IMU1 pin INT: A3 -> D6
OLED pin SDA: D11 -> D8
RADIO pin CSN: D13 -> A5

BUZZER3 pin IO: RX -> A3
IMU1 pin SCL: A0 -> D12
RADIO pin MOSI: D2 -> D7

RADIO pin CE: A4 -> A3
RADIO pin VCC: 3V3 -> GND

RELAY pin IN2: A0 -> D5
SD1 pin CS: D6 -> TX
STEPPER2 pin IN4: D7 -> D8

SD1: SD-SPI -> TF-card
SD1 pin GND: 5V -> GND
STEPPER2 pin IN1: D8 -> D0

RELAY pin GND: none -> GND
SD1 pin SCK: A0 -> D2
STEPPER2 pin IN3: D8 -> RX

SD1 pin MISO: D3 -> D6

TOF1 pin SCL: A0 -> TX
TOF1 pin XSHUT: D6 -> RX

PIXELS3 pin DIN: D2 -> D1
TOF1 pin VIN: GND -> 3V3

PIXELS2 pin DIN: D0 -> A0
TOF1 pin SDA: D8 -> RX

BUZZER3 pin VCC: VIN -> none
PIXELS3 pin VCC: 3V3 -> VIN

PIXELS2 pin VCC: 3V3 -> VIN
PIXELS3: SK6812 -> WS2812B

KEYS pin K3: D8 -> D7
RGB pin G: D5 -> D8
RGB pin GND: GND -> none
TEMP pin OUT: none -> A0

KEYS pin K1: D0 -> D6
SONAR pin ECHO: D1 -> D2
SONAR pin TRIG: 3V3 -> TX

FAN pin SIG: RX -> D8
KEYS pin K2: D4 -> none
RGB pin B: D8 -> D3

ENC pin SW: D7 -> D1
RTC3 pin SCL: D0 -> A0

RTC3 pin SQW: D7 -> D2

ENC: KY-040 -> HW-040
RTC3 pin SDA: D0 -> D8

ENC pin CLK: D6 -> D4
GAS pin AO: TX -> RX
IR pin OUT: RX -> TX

━━━━━━━━━━━━━━━━━━━━

Write out all the data again, exactly as it appears.

IMU1 pin INT: A3 -> D6
OLED pin SDA: D11 -> D8
RADIO pin CSN: D13 -> A5

BUZZER3 pin IO: RX -> A3
IMU1 pin SCL: A0 -> D12
RADIO pin MOSI: D2 -> D7

RADIO pin CE: A4 -> A3
RADIO pin VCC: 3V3 -> GND

RELAY pin IN2: A0 -> D5
SD1 pin CS: D6 -> TX
STEPPER2 pin IN4: D7 -> D8

SD1: SD-SPI -> TF-card
SD1 pin GND: 5V -> GND
STEPPER2 pin IN1: D8 -> D0

RELAY pin GND: none -> GND
SD1 pin SCK: A0 -> D2
STEPPER2 pin IN3: D8 -> RX

SD1 pin MISO: D3 -> D6

TOF1 pin SCL: A0 -> TX
TOF1 pin XSHUT: D6 -> RX

PIXELS3 pin DIN: D2 -> D1
TOF1 pin VIN: GND -> 3V3

PIXELS2 pin DIN: D0 -> A0
TOF1 pin SDA: D8 -> RX

BUZZER3 pin VCC: VIN -> none
PIXELS3 pin VCC: 3V3 -> VIN

PIXELS2 pin VCC: 3V3 -> VIN
PIXELS3: SK6812 -> WS2812B

KEYS pin K3: D8 -> D7
RGB pin G: D5 -> D8
RGB pin GND: GND -> none
TEMP pin OUT: none -> A0

KEYS pin K1: D0 -> D6
SONAR pin ECHO: D1 -> D2
SONAR pin TRIG: 3V3 -> TX

FAN pin SIG: RX -> D8
KEYS pin K2: D4 -> none
RGB pin B: D8 -> D3

ENC pin SW: D7 -> D1
RTC3 pin SCL: D0 -> A0

RTC3 pin SQW: D7 -> D2

ENC: KY-040 -> HW-040
RTC3 pin SDA: D0 -> D8

ENC pin CLK: D6 -> D4
GAS pin AO: TX -> RX
IR pin OUT: RX -> TX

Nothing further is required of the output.